Start of DATASET ENTRIES
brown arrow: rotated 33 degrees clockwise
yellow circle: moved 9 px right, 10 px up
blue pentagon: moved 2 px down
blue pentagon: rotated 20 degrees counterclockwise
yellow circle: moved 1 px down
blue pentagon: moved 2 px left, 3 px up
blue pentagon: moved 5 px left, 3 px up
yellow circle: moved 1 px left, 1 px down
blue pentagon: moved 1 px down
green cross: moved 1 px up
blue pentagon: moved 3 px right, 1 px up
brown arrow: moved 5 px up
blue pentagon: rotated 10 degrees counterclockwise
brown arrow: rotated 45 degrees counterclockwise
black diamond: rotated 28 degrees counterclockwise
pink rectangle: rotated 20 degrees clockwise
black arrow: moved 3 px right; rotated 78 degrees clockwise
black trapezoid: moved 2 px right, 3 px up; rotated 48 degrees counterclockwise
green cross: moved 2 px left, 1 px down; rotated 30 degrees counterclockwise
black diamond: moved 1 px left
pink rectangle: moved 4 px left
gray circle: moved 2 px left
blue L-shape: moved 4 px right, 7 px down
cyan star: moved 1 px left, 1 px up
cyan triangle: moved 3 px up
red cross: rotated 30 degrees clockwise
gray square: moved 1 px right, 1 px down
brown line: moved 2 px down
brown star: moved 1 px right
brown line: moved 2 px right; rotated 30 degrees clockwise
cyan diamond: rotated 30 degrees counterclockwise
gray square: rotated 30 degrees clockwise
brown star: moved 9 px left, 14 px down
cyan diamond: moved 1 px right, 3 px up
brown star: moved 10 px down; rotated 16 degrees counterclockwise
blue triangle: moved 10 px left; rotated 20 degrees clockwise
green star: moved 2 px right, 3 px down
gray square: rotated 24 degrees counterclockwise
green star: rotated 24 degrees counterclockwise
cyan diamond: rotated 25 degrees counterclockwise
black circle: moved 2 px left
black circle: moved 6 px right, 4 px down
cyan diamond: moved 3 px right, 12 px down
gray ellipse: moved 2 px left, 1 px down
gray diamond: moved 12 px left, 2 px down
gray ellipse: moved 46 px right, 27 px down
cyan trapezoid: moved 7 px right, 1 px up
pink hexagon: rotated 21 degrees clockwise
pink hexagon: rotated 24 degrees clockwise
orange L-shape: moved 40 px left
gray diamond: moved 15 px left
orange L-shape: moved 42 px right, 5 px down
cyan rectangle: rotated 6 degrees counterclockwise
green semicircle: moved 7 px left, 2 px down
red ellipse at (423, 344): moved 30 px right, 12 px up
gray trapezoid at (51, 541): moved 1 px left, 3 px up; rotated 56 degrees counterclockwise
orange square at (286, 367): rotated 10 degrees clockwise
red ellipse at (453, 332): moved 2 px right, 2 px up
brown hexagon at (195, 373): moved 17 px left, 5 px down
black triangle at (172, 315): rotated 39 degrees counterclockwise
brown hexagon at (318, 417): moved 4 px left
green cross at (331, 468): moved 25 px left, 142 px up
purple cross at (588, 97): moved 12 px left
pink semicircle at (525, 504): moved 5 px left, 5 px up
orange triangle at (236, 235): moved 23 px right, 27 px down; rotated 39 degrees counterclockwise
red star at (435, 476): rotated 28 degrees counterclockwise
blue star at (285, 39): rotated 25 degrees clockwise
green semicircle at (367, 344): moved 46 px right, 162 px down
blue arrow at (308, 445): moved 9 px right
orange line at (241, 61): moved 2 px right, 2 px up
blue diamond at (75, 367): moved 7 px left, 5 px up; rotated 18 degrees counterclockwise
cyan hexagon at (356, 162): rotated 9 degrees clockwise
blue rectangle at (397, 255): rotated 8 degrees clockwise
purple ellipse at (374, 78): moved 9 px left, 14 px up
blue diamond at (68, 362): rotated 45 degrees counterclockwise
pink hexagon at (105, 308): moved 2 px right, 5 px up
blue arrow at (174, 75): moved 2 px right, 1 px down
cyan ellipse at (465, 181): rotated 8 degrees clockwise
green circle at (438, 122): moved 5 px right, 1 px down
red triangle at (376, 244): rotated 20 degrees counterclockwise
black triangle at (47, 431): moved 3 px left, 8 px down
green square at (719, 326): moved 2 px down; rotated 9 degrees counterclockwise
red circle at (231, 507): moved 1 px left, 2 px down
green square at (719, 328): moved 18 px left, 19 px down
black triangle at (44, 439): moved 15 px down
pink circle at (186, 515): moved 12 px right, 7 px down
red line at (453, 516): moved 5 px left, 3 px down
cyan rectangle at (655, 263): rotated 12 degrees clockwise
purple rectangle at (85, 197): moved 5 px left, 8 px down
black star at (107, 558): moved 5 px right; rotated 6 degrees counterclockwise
End of DATASET ENTRIES
REQUIREMENTS — Please put every line of the listing above into a numbered list, leaving out any blank lines.

ANSWER TO THIS TASK —
1. brown arrow: rotated 33 degrees clockwise
2. yellow circle: moved 9 px right, 10 px up
3. blue pentagon: moved 2 px down
4. blue pentagon: rotated 20 degrees counterclockwise
5. yellow circle: moved 1 px down
6. blue pentagon: moved 2 px left, 3 px up
7. blue pentagon: moved 5 px left, 3 px up
8. yellow circle: moved 1 px left, 1 px down
9. blue pentagon: moved 1 px down
10. green cross: moved 1 px up
11. blue pentagon: moved 3 px right, 1 px up
12. brown arrow: moved 5 px up
13. blue pentagon: rotated 10 degrees counterclockwise
14. brown arrow: rotated 45 degrees counterclockwise
15. black diamond: rotated 28 degrees counterclockwise
16. pink rectangle: rotated 20 degrees clockwise
17. black arrow: moved 3 px right; rotated 78 degrees clockwise
18. black trapezoid: moved 2 px right, 3 px up; rotated 48 degrees counterclockwise
19. green cross: moved 2 px left, 1 px down; rotated 30 degrees counterclockwise
20. black diamond: moved 1 px left
21. pink rectangle: moved 4 px left
22. gray circle: moved 2 px left
23. blue L-shape: moved 4 px right, 7 px down
24. cyan star: moved 1 px left, 1 px up
25. cyan triangle: moved 3 px up
26. red cross: rotated 30 degrees clockwise
27. gray square: moved 1 px right, 1 px down
28. brown line: moved 2 px down
29. brown star: moved 1 px right
30. brown line: moved 2 px right; rotated 30 degrees clockwise
31. cyan diamond: rotated 30 degrees counterclockwise
32. gray square: rotated 30 degrees clockwise
33. brown star: moved 9 px left, 14 px down
34. cyan diamond: moved 1 px right, 3 px up
35. brown star: moved 10 px down; rotated 16 degrees counterclockwise
36. blue triangle: moved 10 px left; rotated 20 degrees clockwise
37. green star: moved 2 px right, 3 px down
38. gray square: rotated 24 degrees counterclockwise
39. green star: rotated 24 degrees counterclockwise
40. cyan diamond: rotated 25 degrees counterclockwise
41. black circle: moved 2 px left
42. black circle: moved 6 px right, 4 px down
43. cyan diamond: moved 3 px right, 12 px down
44. gray ellipse: moved 2 px left, 1 px down
45. gray diamond: moved 12 px left, 2 px down
46. gray ellipse: moved 46 px right, 27 px down
47. cyan trapezoid: moved 7 px right, 1 px up
48. pink hexagon: rotated 21 degrees clockwise
49. pink hexagon: rotated 24 degrees clockwise
50. orange L-shape: moved 40 px left
51. gray diamond: moved 15 px left
52. orange L-shape: moved 42 px right, 5 px down
53. cyan rectangle: rotated 6 degrees counterclockwise
54. green semicircle: moved 7 px left, 2 px down
55. red ellipse at (423, 344): moved 30 px right, 12 px up
56. gray trapezoid at (51, 541): moved 1 px left, 3 px up; rotated 56 degrees counterclockwise
57. orange square at (286, 367): rotated 10 degrees clockwise
58. red ellipse at (453, 332): moved 2 px right, 2 px up
59. brown hexagon at (195, 373): moved 17 px left, 5 px down
60. black triangle at (172, 315): rotated 39 degrees counterclockwise
61. brown hexagon at (318, 417): moved 4 px left
62. green cross at (331, 468): moved 25 px left, 142 px up
63. purple cross at (588, 97): moved 12 px left
64. pink semicircle at (525, 504): moved 5 px left, 5 px up
65. orange triangle at (236, 235): moved 23 px right, 27 px down; rotated 39 degrees counterclockwise
66. red star at (435, 476): rotated 28 degrees counterclockwise
67. blue star at (285, 39): rotated 25 degrees clockwise
68. green semicircle at (367, 344): moved 46 px right, 162 px down
69. blue arrow at (308, 445): moved 9 px right
70. orange line at (241, 61): moved 2 px right, 2 px up
71. blue diamond at (75, 367): moved 7 px left, 5 px up; rotated 18 degrees counterclockwise
72. cyan hexagon at (356, 162): rotated 9 degrees clockwise
73. blue rectangle at (397, 255): rotated 8 degrees clockwise
74. purple ellipse at (374, 78): moved 9 px left, 14 px up
75. blue diamond at (68, 362): rotated 45 degrees counterclockwise
76. pink hexagon at (105, 308): moved 2 px right, 5 px up
77. blue arrow at (174, 75): moved 2 px right, 1 px down
78. cyan ellipse at (465, 181): rotated 8 degrees clockwise
79. green circle at (438, 122): moved 5 px right, 1 px down
80. red triangle at (376, 244): rotated 20 degrees counterclockwise
81. black triangle at (47, 431): moved 3 px left, 8 px down
82. green square at (719, 326): moved 2 px down; rotated 9 degrees counterclockwise
83. red circle at (231, 507): moved 1 px left, 2 px down
84. green square at (719, 328): moved 18 px left, 19 px down
85. black triangle at (44, 439): moved 15 px down
86. pink circle at (186, 515): moved 12 px right, 7 px down
87. red line at (453, 516): moved 5 px left, 3 px down
88. cyan rectangle at (655, 263): rotated 12 degrees clockwise
89. purple rectangle at (85, 197): moved 5 px left, 8 px down
90. black star at (107, 558): moved 5 px right; rotated 6 degrees counterclockwise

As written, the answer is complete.